EXERCISE - Although the entries contain pictures, repeat only their words, exactly as written.

EXTRACTED INFORMATION -

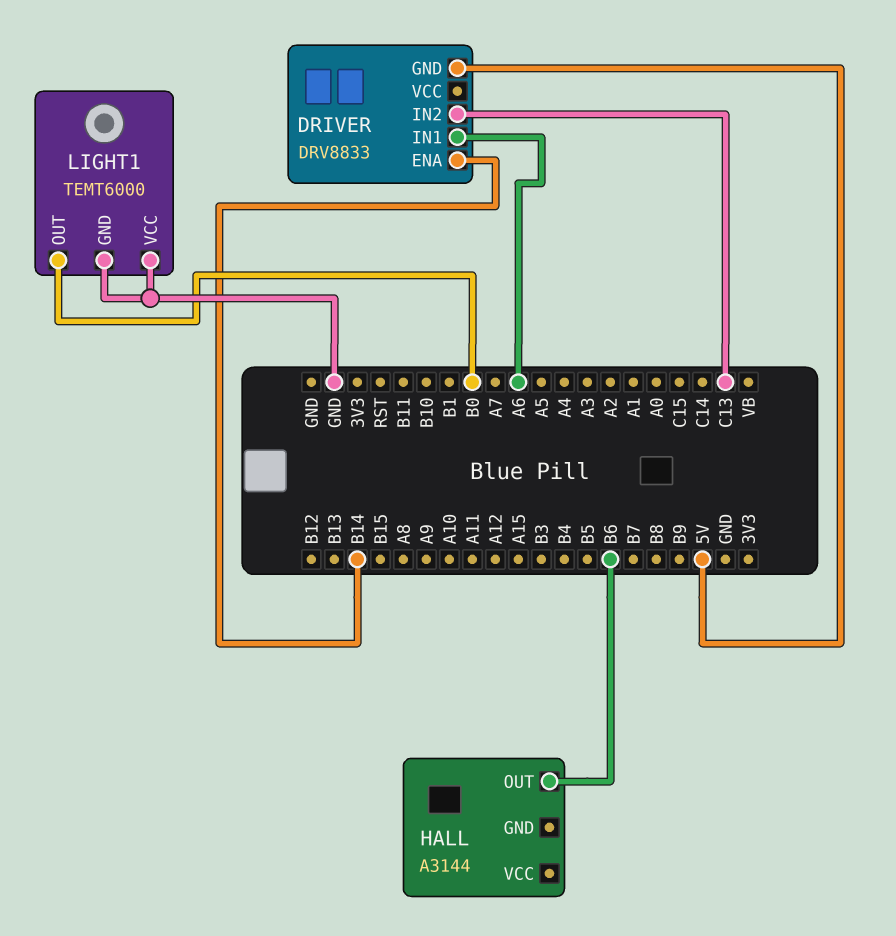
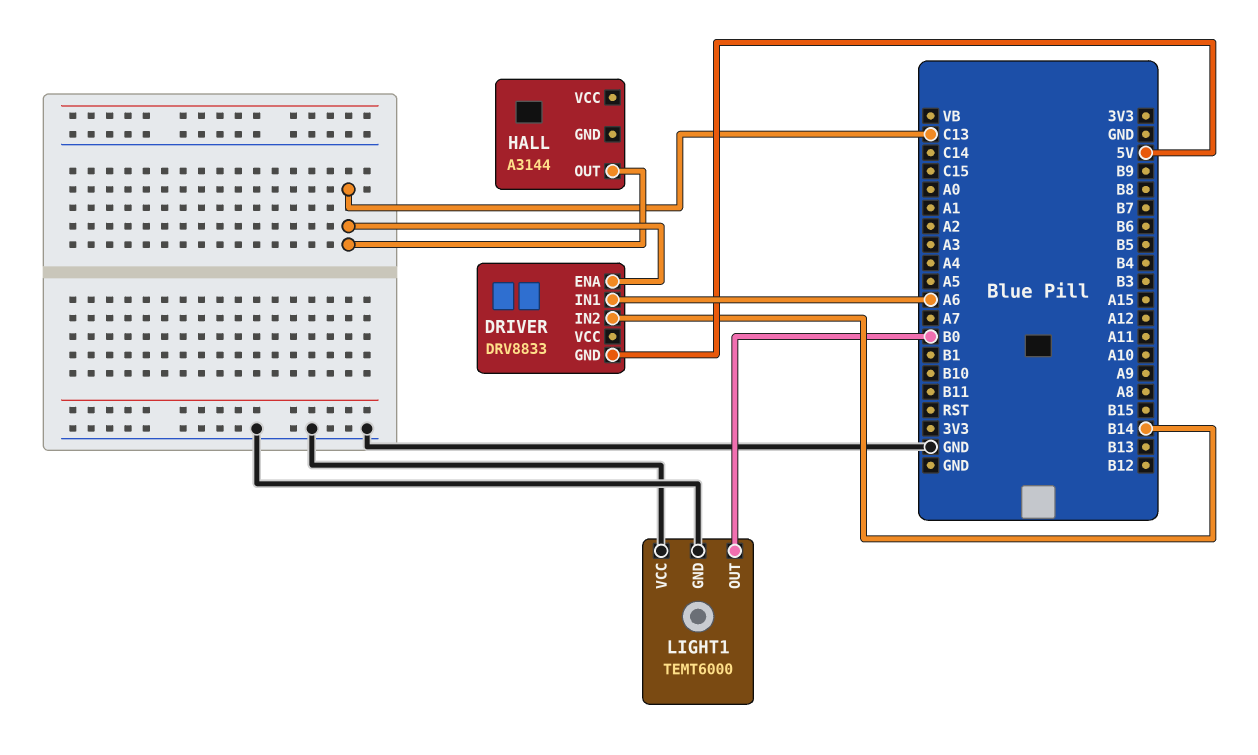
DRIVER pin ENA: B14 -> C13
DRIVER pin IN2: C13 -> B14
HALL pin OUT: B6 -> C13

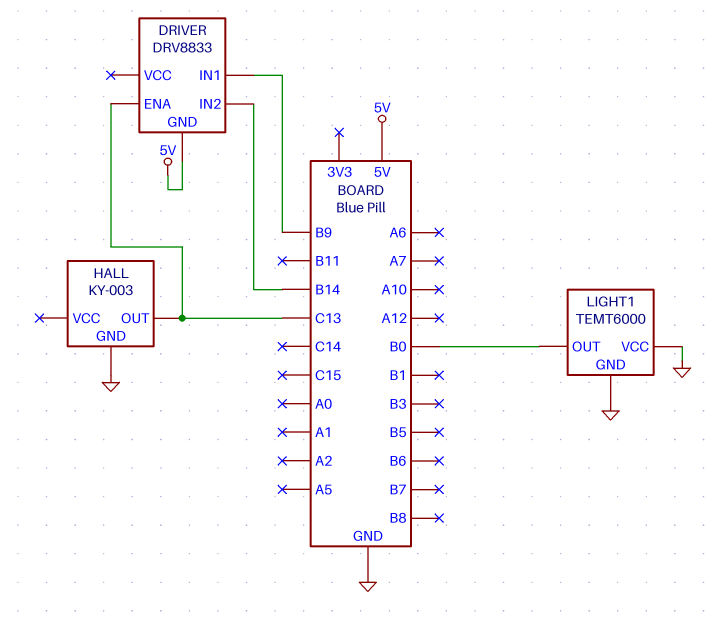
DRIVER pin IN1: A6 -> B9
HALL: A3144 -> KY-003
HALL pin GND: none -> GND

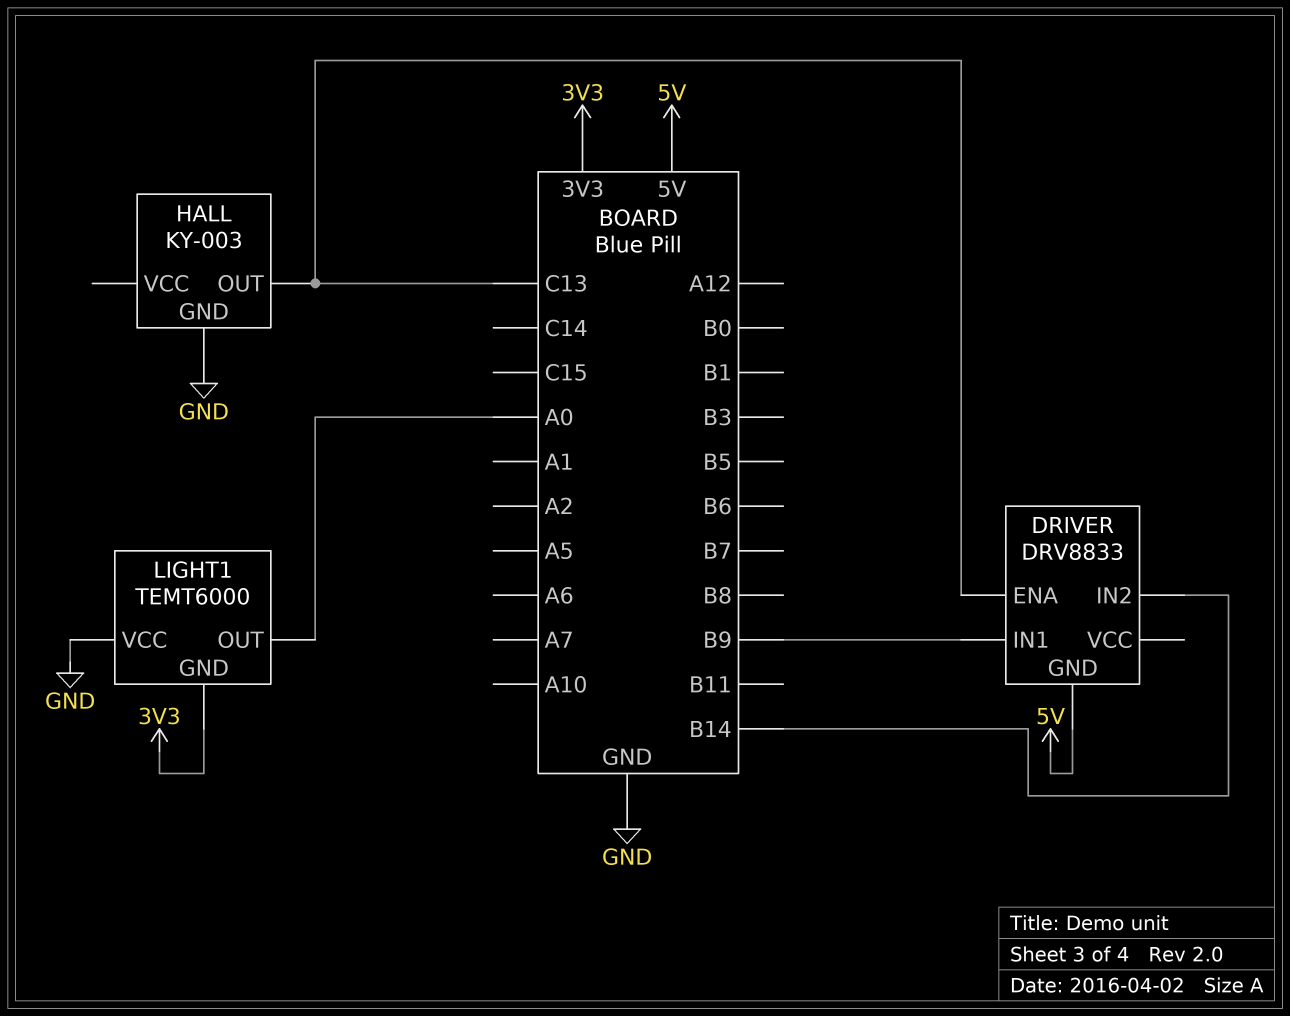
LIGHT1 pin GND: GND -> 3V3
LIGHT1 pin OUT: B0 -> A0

RESPONSE AREA -
DRIVER pin ENA: B14 -> C13
DRIVER pin IN2: C13 -> B14
HALL pin OUT: B6 -> C13

DRIVER pin IN1: A6 -> B9
HALL: A3144 -> KY-003
HALL pin GND: none -> GND

LIGHT1 pin GND: GND -> 3V3
LIGHT1 pin OUT: B0 -> A0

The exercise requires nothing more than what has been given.